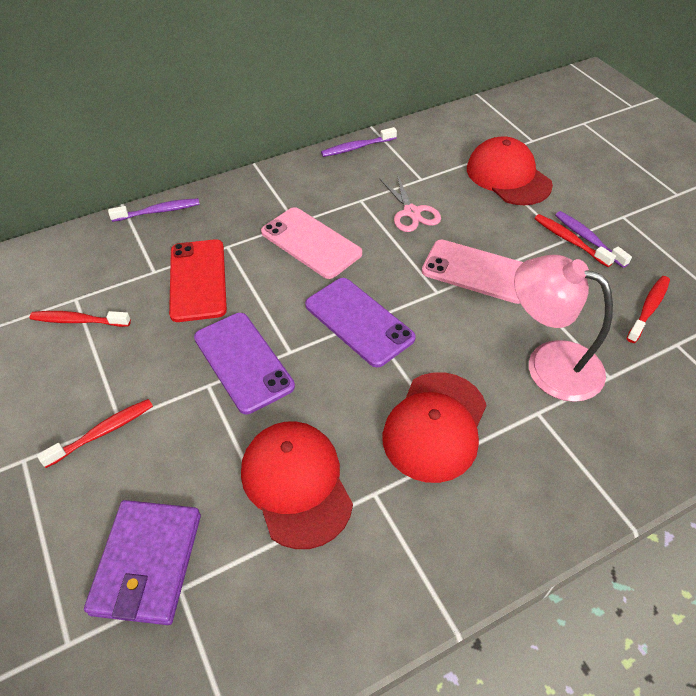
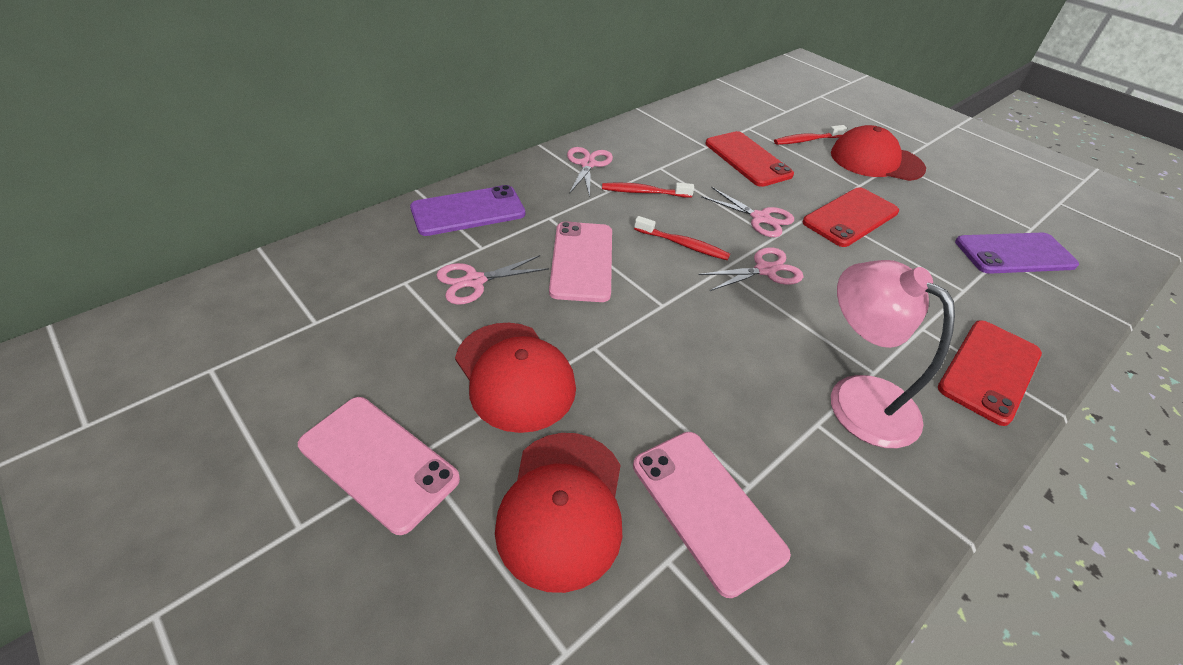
pink phone: 2 -> 3
pink scissors: 1 -> 4
purple toothbrush: 3 -> 0
purple wallet: 1 -> 0
red phone: 1 -> 3
red toothbrush: 4 -> 3

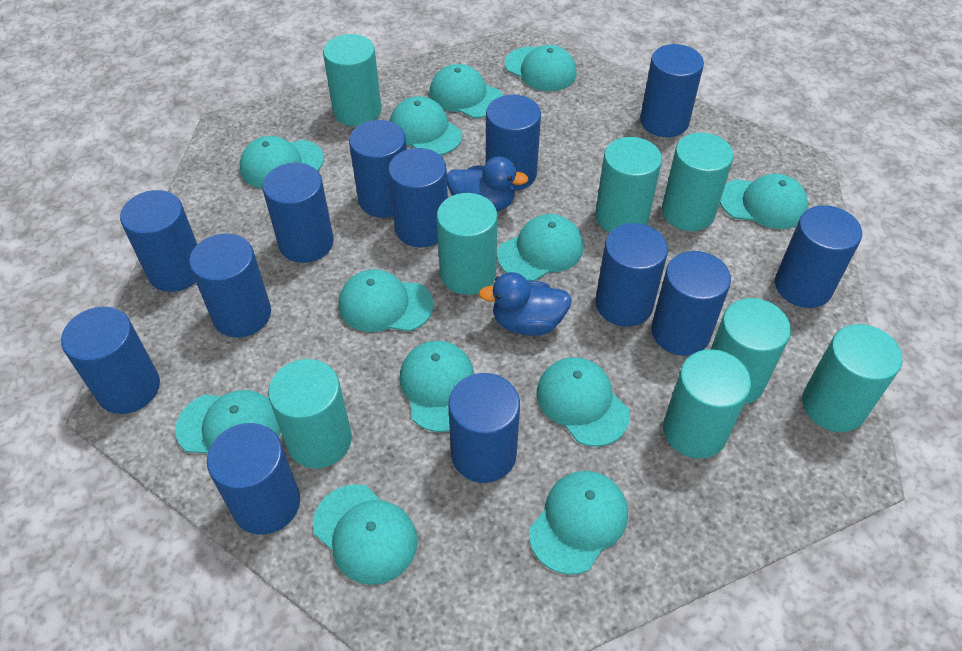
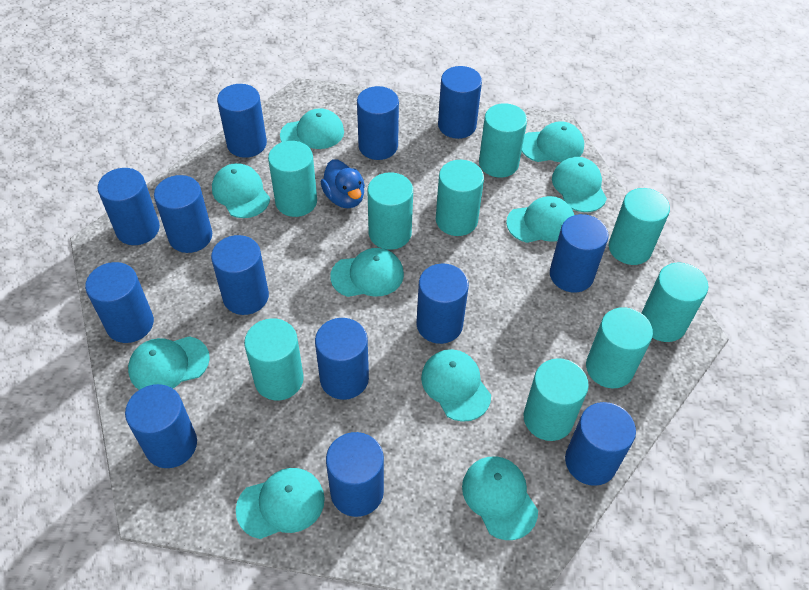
blue duck: 2 -> 1
turquoise cap: 12 -> 10
turquoise cylinder: 8 -> 9

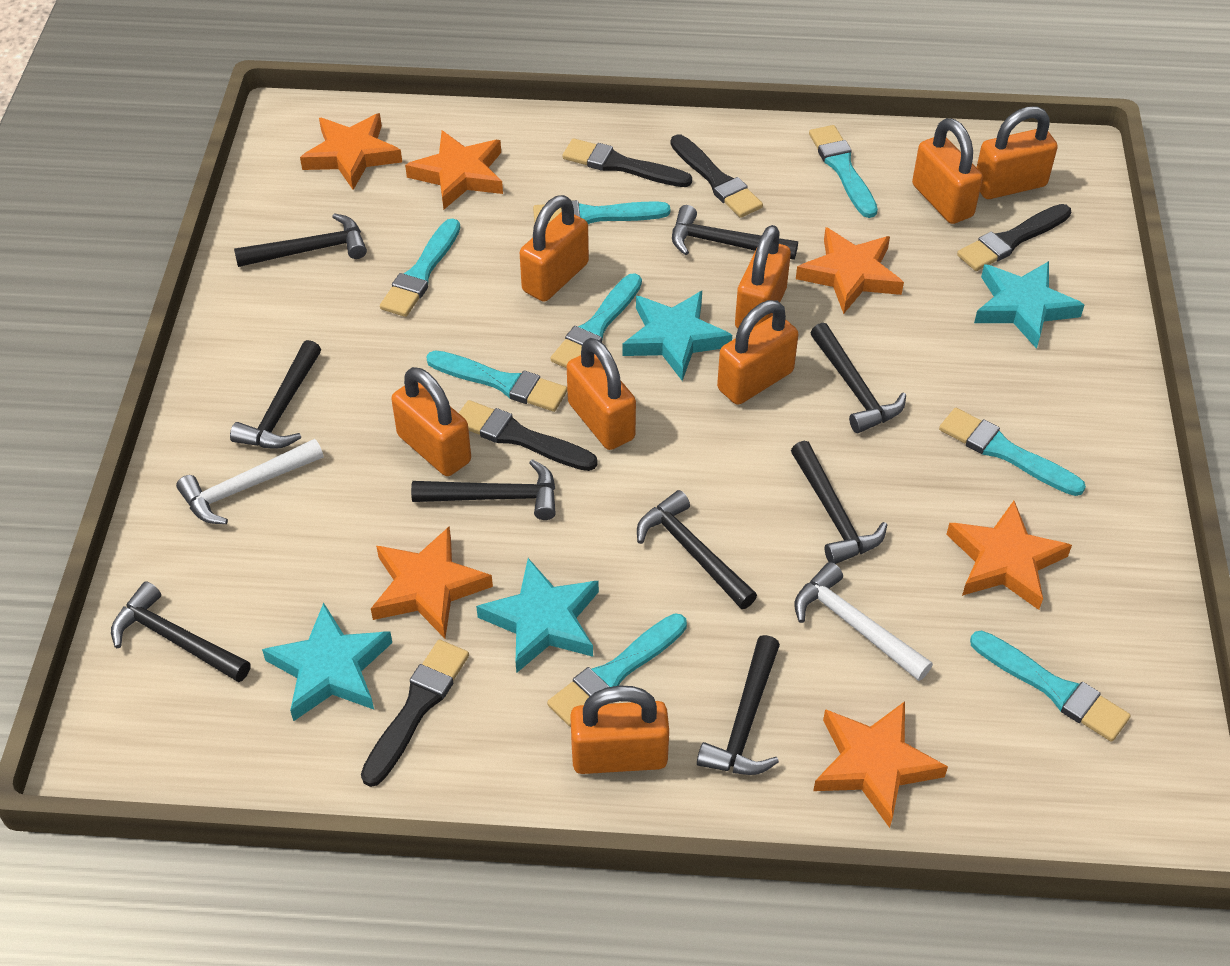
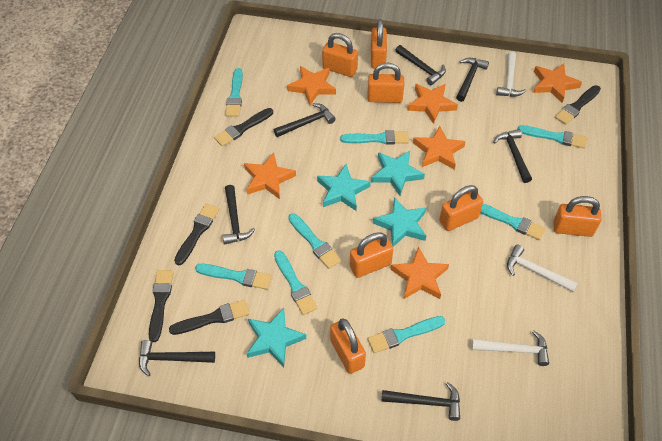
black hammer: 9 -> 7
orange padlock: 8 -> 7
white hammer: 2 -> 3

******

* [WHAT IS BEING ASKED]
Beginning at the line that contains "red phone: 1 -> 3", give the remaining lines of the records again exactly, through the last one. Leave out pictures.

* [RESPONSE AREA]
red phone: 1 -> 3
red toothbrush: 4 -> 3

blue duck: 2 -> 1
turquoise cap: 12 -> 10
turquoise cylinder: 8 -> 9

black hammer: 9 -> 7
orange padlock: 8 -> 7
white hammer: 2 -> 3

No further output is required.